Given records:
● ● ● ●

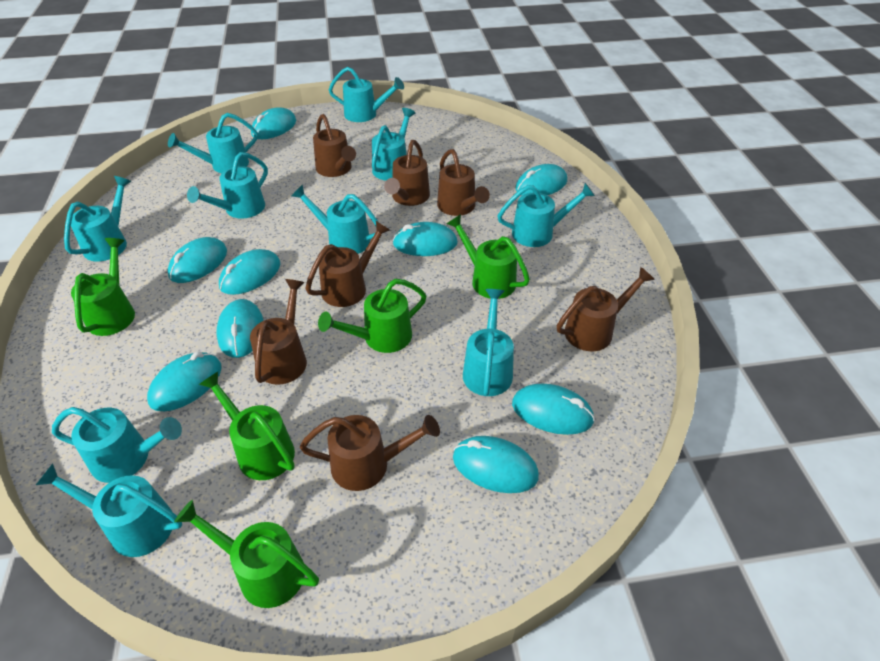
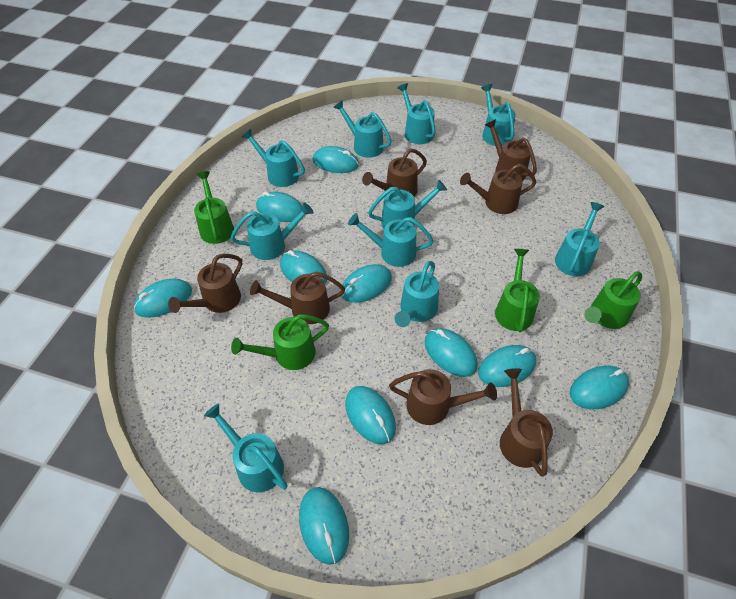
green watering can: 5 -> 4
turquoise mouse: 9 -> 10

● ● ● ●

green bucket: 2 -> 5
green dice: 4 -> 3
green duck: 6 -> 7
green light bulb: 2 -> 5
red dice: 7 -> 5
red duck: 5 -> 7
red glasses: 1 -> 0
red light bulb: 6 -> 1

● ● ● ●

What you need to do:
Return each line among the entries that holds the word "light".

Exercise result:
green light bulb: 2 -> 5
red light bulb: 6 -> 1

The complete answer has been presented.